Task details: From the listing below, copy out every line where the word "glue" appears.

Data to use:
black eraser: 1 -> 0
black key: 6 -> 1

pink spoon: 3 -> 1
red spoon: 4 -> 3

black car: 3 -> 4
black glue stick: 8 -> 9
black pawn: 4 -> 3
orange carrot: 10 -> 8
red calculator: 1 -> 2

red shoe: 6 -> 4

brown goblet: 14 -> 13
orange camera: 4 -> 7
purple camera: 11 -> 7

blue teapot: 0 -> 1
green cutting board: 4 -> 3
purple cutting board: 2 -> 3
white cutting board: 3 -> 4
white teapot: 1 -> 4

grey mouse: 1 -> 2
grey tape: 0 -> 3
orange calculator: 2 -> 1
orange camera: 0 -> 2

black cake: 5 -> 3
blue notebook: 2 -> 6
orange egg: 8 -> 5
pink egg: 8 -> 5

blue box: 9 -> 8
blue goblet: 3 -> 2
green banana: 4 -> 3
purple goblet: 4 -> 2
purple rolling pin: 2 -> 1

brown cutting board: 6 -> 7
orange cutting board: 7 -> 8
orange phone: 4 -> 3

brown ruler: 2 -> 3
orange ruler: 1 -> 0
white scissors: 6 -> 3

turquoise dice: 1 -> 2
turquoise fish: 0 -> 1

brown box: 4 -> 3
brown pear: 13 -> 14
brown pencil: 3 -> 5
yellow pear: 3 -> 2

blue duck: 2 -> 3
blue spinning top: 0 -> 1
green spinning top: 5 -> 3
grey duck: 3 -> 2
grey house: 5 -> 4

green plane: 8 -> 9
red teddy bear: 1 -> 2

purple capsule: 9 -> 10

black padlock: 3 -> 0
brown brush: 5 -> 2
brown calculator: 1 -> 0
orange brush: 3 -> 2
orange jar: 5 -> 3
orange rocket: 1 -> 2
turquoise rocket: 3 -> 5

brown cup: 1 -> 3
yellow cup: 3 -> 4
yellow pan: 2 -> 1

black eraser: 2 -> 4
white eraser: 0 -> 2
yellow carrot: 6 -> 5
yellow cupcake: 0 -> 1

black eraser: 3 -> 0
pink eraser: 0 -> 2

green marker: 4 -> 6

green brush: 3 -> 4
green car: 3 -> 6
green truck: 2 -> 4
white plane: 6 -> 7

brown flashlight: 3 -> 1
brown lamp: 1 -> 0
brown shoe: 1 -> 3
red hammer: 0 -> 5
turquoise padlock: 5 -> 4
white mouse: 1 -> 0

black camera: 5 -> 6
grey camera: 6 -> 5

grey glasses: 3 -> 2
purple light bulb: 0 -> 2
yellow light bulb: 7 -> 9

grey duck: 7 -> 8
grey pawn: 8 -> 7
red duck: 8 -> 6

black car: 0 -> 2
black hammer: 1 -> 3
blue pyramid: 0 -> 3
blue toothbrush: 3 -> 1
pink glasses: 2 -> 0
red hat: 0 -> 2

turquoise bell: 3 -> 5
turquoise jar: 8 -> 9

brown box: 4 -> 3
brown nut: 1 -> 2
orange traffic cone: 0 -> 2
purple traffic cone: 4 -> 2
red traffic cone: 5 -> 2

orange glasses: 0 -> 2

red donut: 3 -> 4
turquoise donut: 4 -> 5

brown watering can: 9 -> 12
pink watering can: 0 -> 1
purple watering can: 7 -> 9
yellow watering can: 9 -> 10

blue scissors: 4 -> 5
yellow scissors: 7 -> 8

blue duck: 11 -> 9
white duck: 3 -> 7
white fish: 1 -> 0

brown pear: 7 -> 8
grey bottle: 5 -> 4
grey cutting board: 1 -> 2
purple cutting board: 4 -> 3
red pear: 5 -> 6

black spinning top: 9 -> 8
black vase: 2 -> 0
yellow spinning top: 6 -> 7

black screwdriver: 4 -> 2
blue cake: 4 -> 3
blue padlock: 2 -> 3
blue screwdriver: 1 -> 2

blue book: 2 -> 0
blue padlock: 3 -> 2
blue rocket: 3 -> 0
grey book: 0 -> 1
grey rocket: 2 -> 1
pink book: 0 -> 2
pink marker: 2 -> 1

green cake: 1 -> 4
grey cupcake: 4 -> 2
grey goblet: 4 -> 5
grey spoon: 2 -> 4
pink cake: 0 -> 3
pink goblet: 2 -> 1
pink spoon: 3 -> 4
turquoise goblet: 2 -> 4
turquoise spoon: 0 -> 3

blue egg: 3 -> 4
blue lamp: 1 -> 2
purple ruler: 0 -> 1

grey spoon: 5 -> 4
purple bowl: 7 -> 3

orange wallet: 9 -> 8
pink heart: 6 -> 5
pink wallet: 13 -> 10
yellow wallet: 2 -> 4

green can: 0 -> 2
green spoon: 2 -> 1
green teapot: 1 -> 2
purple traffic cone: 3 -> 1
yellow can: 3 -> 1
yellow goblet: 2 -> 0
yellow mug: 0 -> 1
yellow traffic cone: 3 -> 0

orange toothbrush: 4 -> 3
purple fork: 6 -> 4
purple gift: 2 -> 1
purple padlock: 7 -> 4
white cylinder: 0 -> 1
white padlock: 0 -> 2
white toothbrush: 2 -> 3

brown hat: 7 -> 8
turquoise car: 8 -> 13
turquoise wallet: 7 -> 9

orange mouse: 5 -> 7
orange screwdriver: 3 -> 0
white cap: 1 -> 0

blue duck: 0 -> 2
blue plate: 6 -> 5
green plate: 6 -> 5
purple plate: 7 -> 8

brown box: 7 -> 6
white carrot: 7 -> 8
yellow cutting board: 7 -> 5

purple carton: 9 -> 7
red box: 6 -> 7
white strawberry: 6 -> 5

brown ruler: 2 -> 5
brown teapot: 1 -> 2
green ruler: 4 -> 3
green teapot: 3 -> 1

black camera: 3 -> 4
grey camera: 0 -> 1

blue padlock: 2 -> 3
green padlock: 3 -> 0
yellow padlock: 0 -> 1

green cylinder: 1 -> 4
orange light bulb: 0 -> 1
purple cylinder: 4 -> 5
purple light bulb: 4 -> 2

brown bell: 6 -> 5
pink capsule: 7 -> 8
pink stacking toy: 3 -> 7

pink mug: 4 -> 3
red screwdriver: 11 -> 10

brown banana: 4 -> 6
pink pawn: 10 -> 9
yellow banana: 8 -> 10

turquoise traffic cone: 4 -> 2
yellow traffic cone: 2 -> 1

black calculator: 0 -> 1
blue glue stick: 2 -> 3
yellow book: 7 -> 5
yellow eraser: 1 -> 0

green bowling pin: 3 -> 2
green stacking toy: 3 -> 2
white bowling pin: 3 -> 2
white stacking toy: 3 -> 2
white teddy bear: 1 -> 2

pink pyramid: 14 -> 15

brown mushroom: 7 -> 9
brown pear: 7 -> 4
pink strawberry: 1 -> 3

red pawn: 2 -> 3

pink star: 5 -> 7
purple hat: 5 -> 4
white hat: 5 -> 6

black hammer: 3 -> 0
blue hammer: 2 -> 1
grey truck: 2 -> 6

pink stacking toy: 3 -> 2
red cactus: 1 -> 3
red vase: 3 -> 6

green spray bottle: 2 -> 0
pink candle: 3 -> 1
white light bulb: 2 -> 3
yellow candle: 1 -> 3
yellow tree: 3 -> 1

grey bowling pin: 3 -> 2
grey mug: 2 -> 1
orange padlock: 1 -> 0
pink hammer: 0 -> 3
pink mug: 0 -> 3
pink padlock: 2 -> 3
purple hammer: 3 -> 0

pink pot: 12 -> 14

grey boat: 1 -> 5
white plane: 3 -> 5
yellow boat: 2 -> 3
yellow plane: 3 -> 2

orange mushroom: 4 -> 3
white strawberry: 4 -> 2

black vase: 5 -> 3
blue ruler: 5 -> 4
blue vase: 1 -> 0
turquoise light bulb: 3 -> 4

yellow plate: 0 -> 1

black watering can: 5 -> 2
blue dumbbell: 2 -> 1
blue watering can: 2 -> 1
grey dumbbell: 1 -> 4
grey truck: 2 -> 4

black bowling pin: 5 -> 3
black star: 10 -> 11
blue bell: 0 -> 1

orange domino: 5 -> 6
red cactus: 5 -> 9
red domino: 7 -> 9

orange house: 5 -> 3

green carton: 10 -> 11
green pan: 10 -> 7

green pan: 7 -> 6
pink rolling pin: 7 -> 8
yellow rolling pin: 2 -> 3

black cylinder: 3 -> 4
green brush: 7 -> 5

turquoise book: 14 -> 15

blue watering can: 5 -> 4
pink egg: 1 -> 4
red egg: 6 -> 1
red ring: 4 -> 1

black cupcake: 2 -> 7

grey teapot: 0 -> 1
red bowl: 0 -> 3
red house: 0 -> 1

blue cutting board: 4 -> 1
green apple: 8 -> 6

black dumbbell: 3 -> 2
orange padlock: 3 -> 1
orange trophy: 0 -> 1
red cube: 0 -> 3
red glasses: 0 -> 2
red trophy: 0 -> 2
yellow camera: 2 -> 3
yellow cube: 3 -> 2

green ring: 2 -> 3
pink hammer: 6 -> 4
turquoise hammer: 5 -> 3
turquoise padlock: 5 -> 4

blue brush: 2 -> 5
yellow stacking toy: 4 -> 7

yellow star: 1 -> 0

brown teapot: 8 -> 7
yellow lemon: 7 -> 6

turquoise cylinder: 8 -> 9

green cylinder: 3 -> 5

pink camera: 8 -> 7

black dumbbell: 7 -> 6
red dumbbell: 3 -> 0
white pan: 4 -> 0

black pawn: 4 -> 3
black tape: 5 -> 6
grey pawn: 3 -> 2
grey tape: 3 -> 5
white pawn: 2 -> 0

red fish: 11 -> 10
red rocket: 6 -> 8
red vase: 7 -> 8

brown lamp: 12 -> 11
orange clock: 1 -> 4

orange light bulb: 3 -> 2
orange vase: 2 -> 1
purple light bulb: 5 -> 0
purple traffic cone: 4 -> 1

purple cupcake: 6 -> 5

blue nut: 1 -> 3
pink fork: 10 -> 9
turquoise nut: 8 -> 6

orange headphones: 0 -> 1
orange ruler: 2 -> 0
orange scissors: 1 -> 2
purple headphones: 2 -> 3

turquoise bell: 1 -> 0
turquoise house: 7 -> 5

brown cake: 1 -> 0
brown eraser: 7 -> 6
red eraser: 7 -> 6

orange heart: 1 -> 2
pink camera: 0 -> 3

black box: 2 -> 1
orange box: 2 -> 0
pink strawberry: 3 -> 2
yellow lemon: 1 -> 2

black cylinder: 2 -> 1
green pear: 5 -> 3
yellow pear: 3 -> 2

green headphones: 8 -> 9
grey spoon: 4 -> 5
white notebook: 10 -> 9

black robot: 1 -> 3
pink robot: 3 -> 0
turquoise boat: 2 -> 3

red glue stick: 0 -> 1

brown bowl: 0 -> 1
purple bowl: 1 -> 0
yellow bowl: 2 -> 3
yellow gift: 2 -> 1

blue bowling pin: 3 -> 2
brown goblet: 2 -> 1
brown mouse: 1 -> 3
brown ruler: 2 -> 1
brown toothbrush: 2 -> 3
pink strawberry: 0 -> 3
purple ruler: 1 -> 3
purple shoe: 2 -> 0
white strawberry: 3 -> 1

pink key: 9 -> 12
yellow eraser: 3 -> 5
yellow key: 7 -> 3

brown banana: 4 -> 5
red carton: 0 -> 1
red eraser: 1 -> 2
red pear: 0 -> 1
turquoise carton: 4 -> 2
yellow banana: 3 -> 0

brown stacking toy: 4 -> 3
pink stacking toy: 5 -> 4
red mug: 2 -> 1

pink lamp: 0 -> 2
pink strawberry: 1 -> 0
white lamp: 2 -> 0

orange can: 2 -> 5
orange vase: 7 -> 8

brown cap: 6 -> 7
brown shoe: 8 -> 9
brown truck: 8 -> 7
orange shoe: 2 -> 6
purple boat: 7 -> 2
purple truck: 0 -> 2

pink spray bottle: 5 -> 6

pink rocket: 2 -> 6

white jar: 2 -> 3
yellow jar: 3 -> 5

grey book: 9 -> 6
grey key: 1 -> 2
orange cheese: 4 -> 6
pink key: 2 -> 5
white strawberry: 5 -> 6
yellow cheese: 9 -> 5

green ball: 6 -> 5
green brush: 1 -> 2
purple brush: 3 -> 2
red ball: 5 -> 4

Your solution:
black glue stick: 8 -> 9
blue glue stick: 2 -> 3
red glue stick: 0 -> 1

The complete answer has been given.